> [Aim of the exercise]
Every record needs to be restated word for word.

Supplied entries section start

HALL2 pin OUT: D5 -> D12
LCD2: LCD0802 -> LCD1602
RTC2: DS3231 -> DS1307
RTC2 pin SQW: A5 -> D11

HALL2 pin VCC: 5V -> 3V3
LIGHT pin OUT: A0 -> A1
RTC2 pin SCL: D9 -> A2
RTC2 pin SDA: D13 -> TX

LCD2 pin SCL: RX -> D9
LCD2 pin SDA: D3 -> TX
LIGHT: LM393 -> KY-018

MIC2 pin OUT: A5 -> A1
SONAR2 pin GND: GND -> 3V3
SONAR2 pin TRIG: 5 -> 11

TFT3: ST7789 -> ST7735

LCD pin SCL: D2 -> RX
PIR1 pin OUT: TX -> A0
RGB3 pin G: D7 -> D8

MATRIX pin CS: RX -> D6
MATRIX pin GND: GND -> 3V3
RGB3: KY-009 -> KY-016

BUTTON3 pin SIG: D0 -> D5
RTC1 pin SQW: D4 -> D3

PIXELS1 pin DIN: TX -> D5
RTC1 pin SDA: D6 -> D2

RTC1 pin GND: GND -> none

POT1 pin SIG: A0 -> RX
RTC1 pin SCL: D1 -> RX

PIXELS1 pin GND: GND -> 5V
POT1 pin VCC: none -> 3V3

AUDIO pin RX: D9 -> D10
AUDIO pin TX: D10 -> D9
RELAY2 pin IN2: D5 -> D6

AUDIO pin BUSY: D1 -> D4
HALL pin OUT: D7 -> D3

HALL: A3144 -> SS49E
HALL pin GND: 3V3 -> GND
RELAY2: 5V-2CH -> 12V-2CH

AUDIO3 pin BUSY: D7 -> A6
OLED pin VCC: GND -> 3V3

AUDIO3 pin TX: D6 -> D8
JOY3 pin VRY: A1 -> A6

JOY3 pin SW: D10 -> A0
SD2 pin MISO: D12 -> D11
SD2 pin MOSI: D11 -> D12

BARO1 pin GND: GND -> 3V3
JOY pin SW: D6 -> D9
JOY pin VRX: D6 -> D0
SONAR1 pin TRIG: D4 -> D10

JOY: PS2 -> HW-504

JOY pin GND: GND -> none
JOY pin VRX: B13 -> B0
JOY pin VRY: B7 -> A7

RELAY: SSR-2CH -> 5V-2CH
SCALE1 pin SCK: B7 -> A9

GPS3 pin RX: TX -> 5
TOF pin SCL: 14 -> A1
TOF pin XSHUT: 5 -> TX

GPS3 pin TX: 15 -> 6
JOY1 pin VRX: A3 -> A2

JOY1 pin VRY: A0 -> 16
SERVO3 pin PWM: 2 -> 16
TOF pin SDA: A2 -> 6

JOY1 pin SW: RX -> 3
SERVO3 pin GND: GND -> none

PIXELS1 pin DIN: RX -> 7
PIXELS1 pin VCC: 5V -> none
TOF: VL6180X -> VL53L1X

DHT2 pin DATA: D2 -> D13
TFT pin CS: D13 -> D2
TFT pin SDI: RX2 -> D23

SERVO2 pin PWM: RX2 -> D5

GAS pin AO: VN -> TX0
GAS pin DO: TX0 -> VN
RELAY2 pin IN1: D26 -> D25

Supplied entries section end

> [Expected answer]
HALL2 pin OUT: D5 -> D12
LCD2: LCD0802 -> LCD1602
RTC2: DS3231 -> DS1307
RTC2 pin SQW: A5 -> D11

HALL2 pin VCC: 5V -> 3V3
LIGHT pin OUT: A0 -> A1
RTC2 pin SCL: D9 -> A2
RTC2 pin SDA: D13 -> TX

LCD2 pin SCL: RX -> D9
LCD2 pin SDA: D3 -> TX
LIGHT: LM393 -> KY-018

MIC2 pin OUT: A5 -> A1
SONAR2 pin GND: GND -> 3V3
SONAR2 pin TRIG: 5 -> 11

TFT3: ST7789 -> ST7735

LCD pin SCL: D2 -> RX
PIR1 pin OUT: TX -> A0
RGB3 pin G: D7 -> D8

MATRIX pin CS: RX -> D6
MATRIX pin GND: GND -> 3V3
RGB3: KY-009 -> KY-016

BUTTON3 pin SIG: D0 -> D5
RTC1 pin SQW: D4 -> D3

PIXELS1 pin DIN: TX -> D5
RTC1 pin SDA: D6 -> D2

RTC1 pin GND: GND -> none

POT1 pin SIG: A0 -> RX
RTC1 pin SCL: D1 -> RX

PIXELS1 pin GND: GND -> 5V
POT1 pin VCC: none -> 3V3

AUDIO pin RX: D9 -> D10
AUDIO pin TX: D10 -> D9
RELAY2 pin IN2: D5 -> D6

AUDIO pin BUSY: D1 -> D4
HALL pin OUT: D7 -> D3

HALL: A3144 -> SS49E
HALL pin GND: 3V3 -> GND
RELAY2: 5V-2CH -> 12V-2CH

AUDIO3 pin BUSY: D7 -> A6
OLED pin VCC: GND -> 3V3

AUDIO3 pin TX: D6 -> D8
JOY3 pin VRY: A1 -> A6

JOY3 pin SW: D10 -> A0
SD2 pin MISO: D12 -> D11
SD2 pin MOSI: D11 -> D12

BARO1 pin GND: GND -> 3V3
JOY pin SW: D6 -> D9
JOY pin VRX: D6 -> D0
SONAR1 pin TRIG: D4 -> D10

JOY: PS2 -> HW-504

JOY pin GND: GND -> none
JOY pin VRX: B13 -> B0
JOY pin VRY: B7 -> A7

RELAY: SSR-2CH -> 5V-2CH
SCALE1 pin SCK: B7 -> A9

GPS3 pin RX: TX -> 5
TOF pin SCL: 14 -> A1
TOF pin XSHUT: 5 -> TX

GPS3 pin TX: 15 -> 6
JOY1 pin VRX: A3 -> A2

JOY1 pin VRY: A0 -> 16
SERVO3 pin PWM: 2 -> 16
TOF pin SDA: A2 -> 6

JOY1 pin SW: RX -> 3
SERVO3 pin GND: GND -> none

PIXELS1 pin DIN: RX -> 7
PIXELS1 pin VCC: 5V -> none
TOF: VL6180X -> VL53L1X

DHT2 pin DATA: D2 -> D13
TFT pin CS: D13 -> D2
TFT pin SDI: RX2 -> D23

SERVO2 pin PWM: RX2 -> D5

GAS pin AO: VN -> TX0
GAS pin DO: TX0 -> VN
RELAY2 pin IN1: D26 -> D25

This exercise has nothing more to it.